Your output should repeat the entries below exactly. It should contain no images.

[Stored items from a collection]

┌──

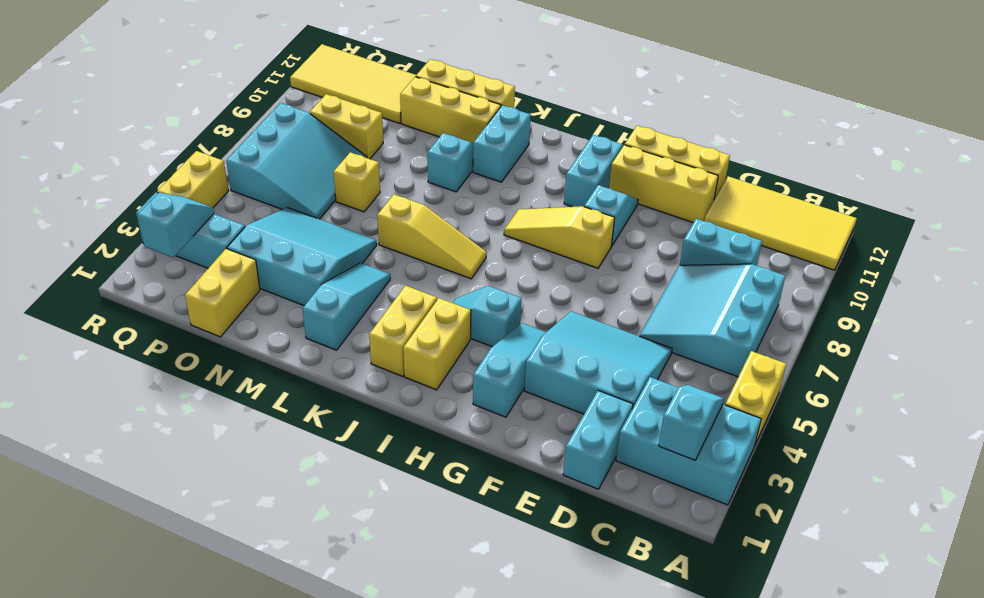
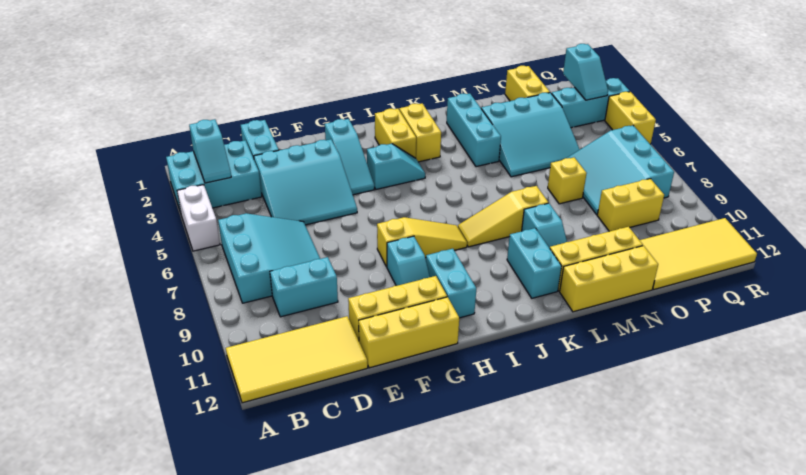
yellow 1x2 brick [725,351,786,445] -> white 1x2 brick [177,185,220,251]
yellow 1x3 slope [377,194,487,279] -> yellow 1x3 slope moved to [458,186,548,247]
cyan 1x3 slope [303,263,390,350] -> cyan 1x3 brick [447,94,501,167]

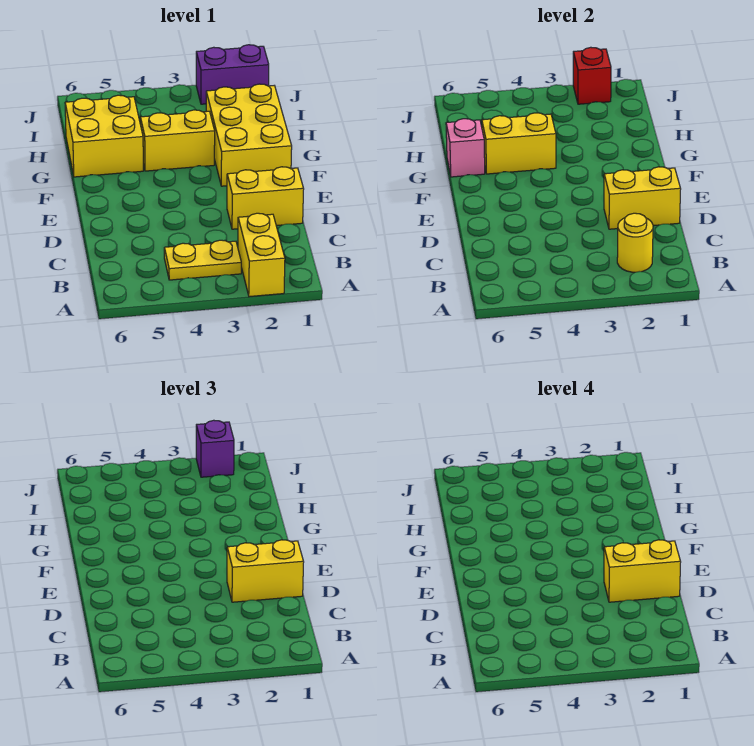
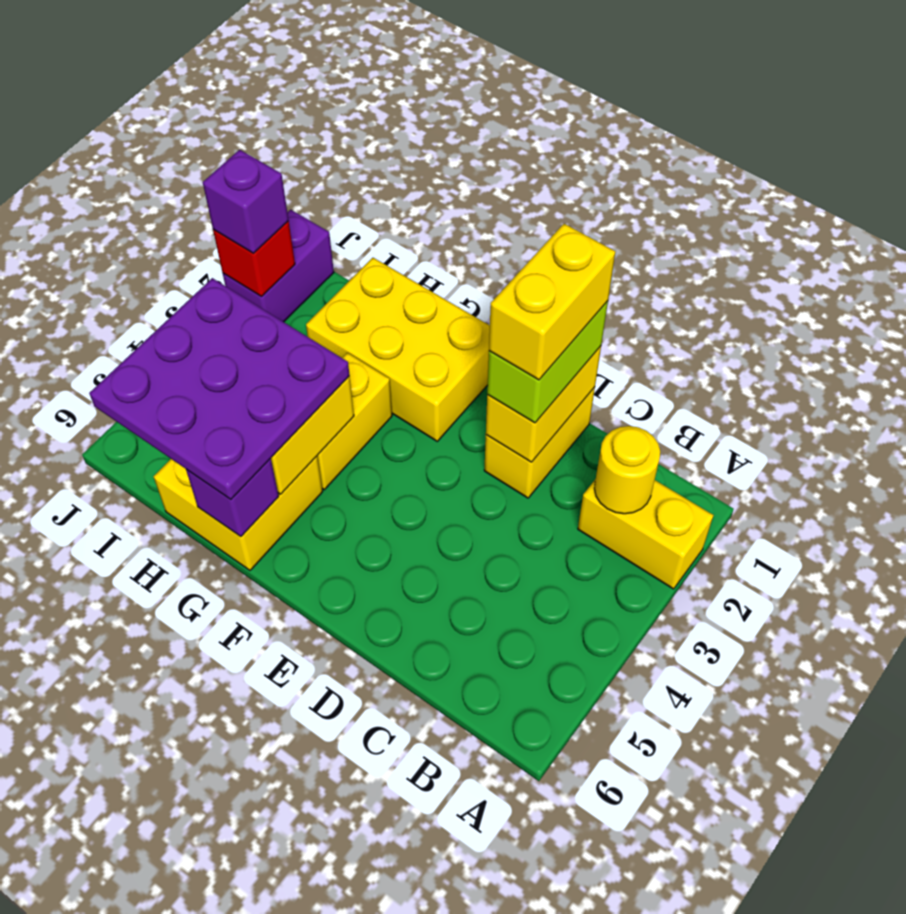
yellow 1x2 plate [164,240,241,280] -> none
yellow 1x2 brick [227,540,304,602] -> lime 1x2 brick [487,301,608,423]
none -> purple 3x3 plate [89,278,350,499]
pink 1x1 brick [446,119,485,177] -> purple 1x1 brick [186,458,279,537]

└──

Result of this exercise:
yellow 1x2 brick [725,351,786,445] -> white 1x2 brick [177,185,220,251]
yellow 1x3 slope [377,194,487,279] -> yellow 1x3 slope moved to [458,186,548,247]
cyan 1x3 slope [303,263,390,350] -> cyan 1x3 brick [447,94,501,167]

yellow 1x2 plate [164,240,241,280] -> none
yellow 1x2 brick [227,540,304,602] -> lime 1x2 brick [487,301,608,423]
none -> purple 3x3 plate [89,278,350,499]
pink 1x1 brick [446,119,485,177] -> purple 1x1 brick [186,458,279,537]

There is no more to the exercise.